An exact reproduction of all the entries is the expected answer.

(MATERIAL FOR THE TASK)

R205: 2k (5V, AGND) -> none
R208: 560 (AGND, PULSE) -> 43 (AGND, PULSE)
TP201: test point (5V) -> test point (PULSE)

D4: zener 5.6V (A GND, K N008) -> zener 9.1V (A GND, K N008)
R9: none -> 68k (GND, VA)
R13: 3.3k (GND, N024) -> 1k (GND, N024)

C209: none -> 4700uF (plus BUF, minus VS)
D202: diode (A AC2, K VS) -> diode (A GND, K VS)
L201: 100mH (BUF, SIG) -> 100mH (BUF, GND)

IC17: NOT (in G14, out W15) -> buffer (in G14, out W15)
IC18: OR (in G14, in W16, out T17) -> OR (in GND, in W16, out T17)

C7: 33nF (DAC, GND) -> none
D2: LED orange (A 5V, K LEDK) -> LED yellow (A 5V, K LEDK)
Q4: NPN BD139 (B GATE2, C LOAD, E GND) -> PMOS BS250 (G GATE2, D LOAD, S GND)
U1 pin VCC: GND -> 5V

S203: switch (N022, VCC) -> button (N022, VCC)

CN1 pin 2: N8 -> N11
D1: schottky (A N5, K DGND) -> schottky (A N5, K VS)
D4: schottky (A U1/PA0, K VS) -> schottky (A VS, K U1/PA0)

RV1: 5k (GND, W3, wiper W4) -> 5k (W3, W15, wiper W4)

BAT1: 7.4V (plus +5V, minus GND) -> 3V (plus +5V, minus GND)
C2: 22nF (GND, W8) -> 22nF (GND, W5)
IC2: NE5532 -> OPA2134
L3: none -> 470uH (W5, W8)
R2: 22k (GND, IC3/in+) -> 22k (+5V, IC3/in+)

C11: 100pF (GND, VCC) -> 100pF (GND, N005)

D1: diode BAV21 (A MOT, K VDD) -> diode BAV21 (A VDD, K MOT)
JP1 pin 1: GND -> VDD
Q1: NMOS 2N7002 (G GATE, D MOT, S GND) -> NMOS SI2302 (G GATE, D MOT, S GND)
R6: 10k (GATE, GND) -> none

(End MATERIAL FOR THE TASK)

ANSWER BOX:
R205: 2k (5V, AGND) -> none
R208: 560 (AGND, PULSE) -> 43 (AGND, PULSE)
TP201: test point (5V) -> test point (PULSE)

D4: zener 5.6V (A GND, K N008) -> zener 9.1V (A GND, K N008)
R9: none -> 68k (GND, VA)
R13: 3.3k (GND, N024) -> 1k (GND, N024)

C209: none -> 4700uF (plus BUF, minus VS)
D202: diode (A AC2, K VS) -> diode (A GND, K VS)
L201: 100mH (BUF, SIG) -> 100mH (BUF, GND)

IC17: NOT (in G14, out W15) -> buffer (in G14, out W15)
IC18: OR (in G14, in W16, out T17) -> OR (in GND, in W16, out T17)

C7: 33nF (DAC, GND) -> none
D2: LED orange (A 5V, K LEDK) -> LED yellow (A 5V, K LEDK)
Q4: NPN BD139 (B GATE2, C LOAD, E GND) -> PMOS BS250 (G GATE2, D LOAD, S GND)
U1 pin VCC: GND -> 5V

S203: switch (N022, VCC) -> button (N022, VCC)

CN1 pin 2: N8 -> N11
D1: schottky (A N5, K DGND) -> schottky (A N5, K VS)
D4: schottky (A U1/PA0, K VS) -> schottky (A VS, K U1/PA0)

RV1: 5k (GND, W3, wiper W4) -> 5k (W3, W15, wiper W4)

BAT1: 7.4V (plus +5V, minus GND) -> 3V (plus +5V, minus GND)
C2: 22nF (GND, W8) -> 22nF (GND, W5)
IC2: NE5532 -> OPA2134
L3: none -> 470uH (W5, W8)
R2: 22k (GND, IC3/in+) -> 22k (+5V, IC3/in+)

C11: 100pF (GND, VCC) -> 100pF (GND, N005)

D1: diode BAV21 (A MOT, K VDD) -> diode BAV21 (A VDD, K MOT)
JP1 pin 1: GND -> VDD
Q1: NMOS 2N7002 (G GATE, D MOT, S GND) -> NMOS SI2302 (G GATE, D MOT, S GND)
R6: 10k (GATE, GND) -> none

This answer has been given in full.